Locate each line in the records containing "ball". Copy it.

Listed entries:
++++++++

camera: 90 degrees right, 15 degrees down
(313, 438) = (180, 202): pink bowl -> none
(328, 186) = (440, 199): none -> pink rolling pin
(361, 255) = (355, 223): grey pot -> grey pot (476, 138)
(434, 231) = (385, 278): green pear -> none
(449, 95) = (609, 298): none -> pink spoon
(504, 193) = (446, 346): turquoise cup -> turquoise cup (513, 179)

++++++++

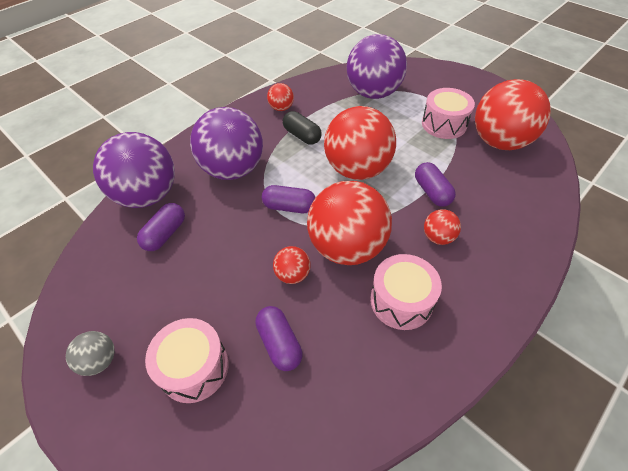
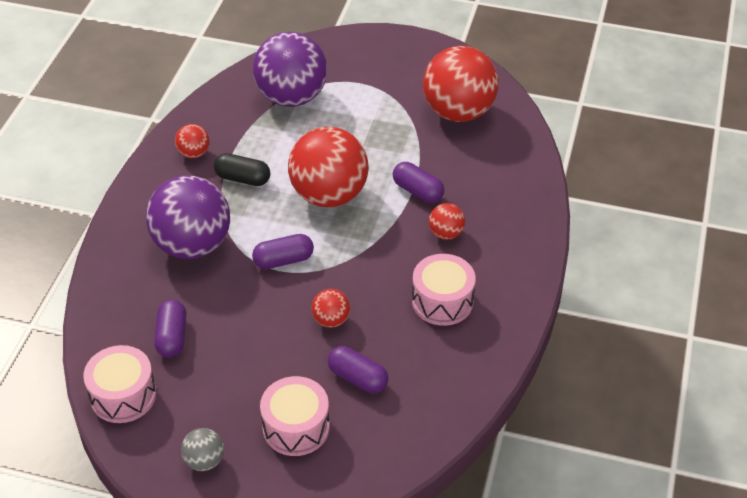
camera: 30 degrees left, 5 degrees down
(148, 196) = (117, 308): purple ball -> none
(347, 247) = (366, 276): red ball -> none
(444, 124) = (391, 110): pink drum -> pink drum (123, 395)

++++++++

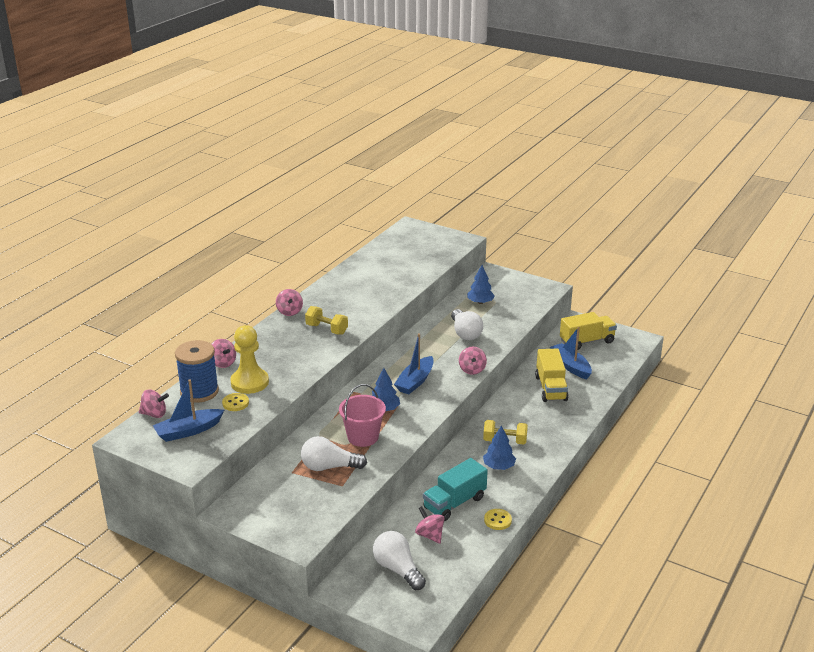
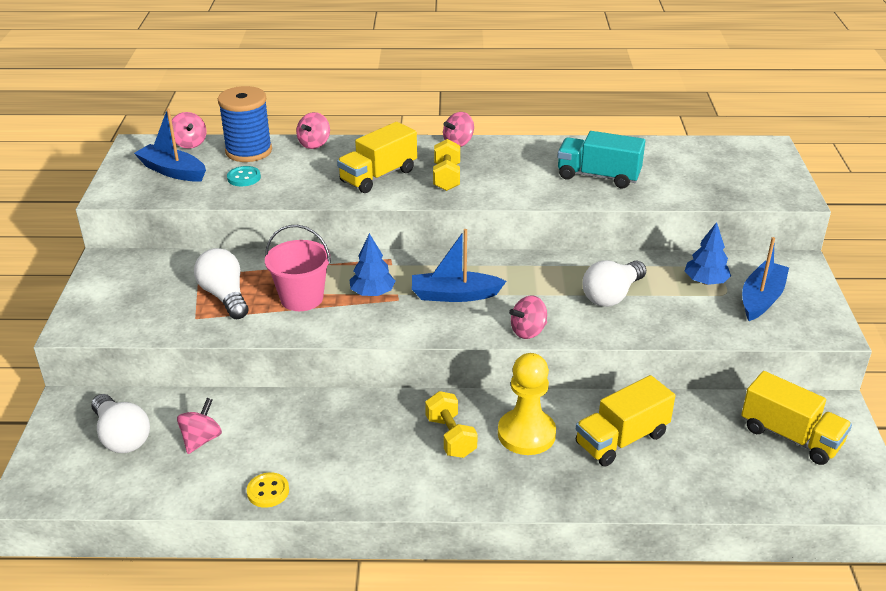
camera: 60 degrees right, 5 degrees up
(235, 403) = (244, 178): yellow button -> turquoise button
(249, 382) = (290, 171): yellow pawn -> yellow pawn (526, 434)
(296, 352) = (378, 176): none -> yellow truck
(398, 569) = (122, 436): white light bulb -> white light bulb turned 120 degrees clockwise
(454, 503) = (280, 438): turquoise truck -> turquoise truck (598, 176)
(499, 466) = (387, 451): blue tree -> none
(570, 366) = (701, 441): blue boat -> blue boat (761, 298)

++++++++

Output of the exercise:
(148, 196) = (117, 308): purple ball -> none
(347, 247) = (366, 276): red ball -> none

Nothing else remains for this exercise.